- [Task instructions]: Lines that include "yellow" make up the answer; copy all of them from the data below.

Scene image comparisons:
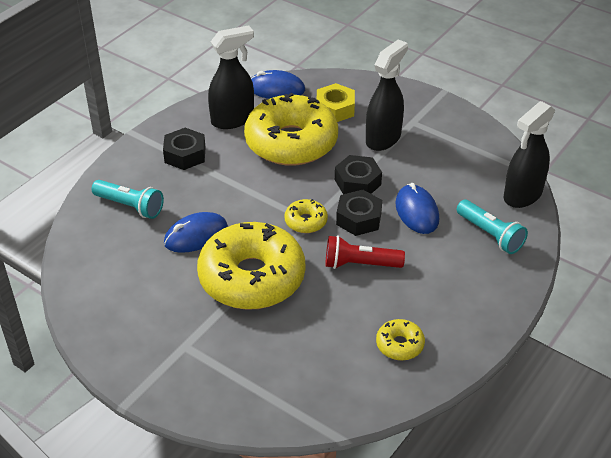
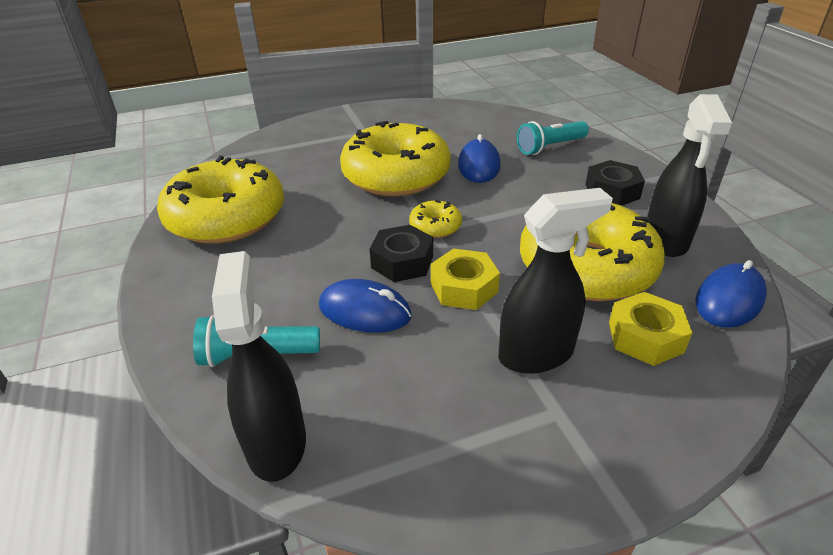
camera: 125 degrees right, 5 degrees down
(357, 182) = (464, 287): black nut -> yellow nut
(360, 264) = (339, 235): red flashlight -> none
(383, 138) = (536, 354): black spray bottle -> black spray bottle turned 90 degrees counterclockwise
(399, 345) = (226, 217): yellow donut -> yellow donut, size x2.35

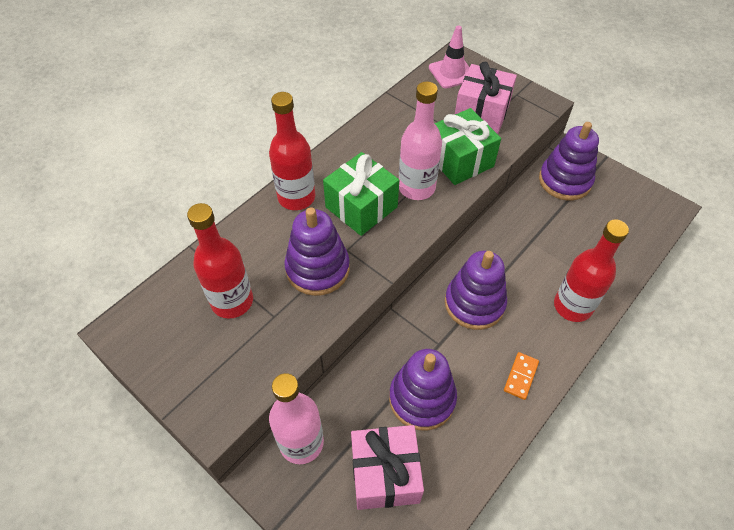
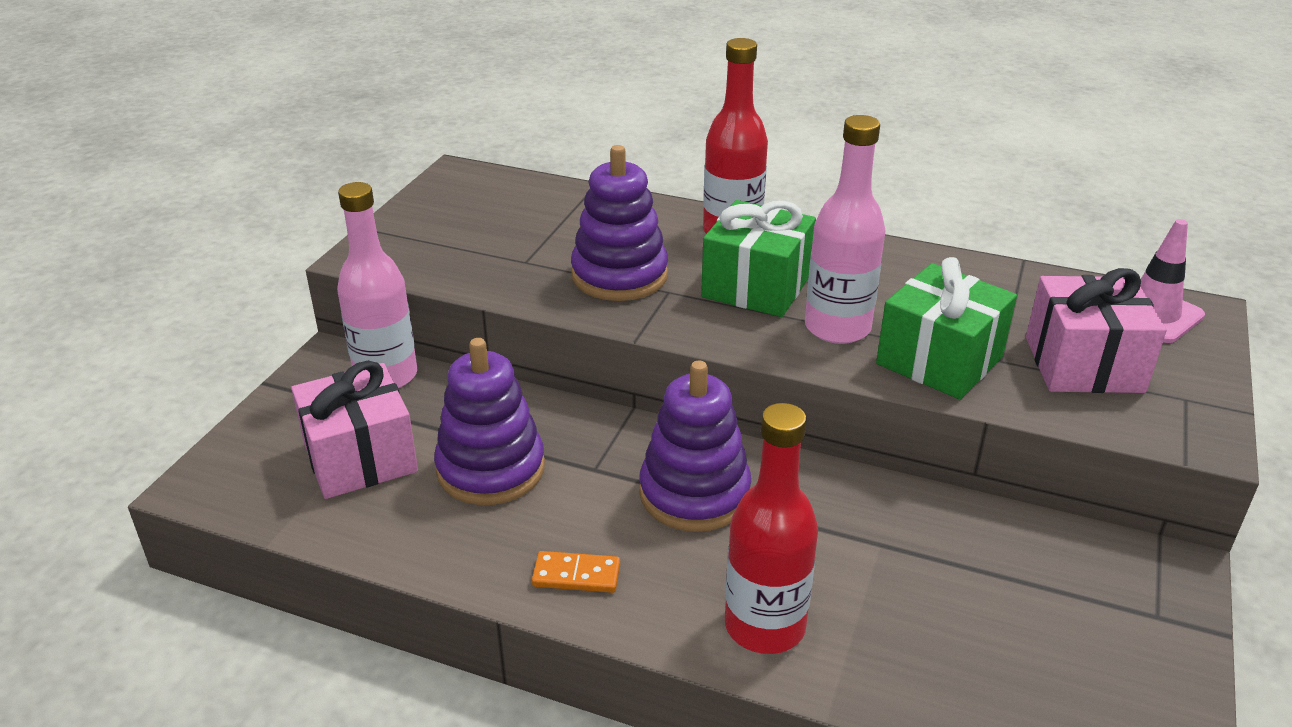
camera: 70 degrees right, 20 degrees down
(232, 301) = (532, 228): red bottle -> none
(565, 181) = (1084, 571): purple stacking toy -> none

- [Exercise answer]:
(357, 182) = (464, 287): black nut -> yellow nut
(399, 345) = (226, 217): yellow donut -> yellow donut, size x2.35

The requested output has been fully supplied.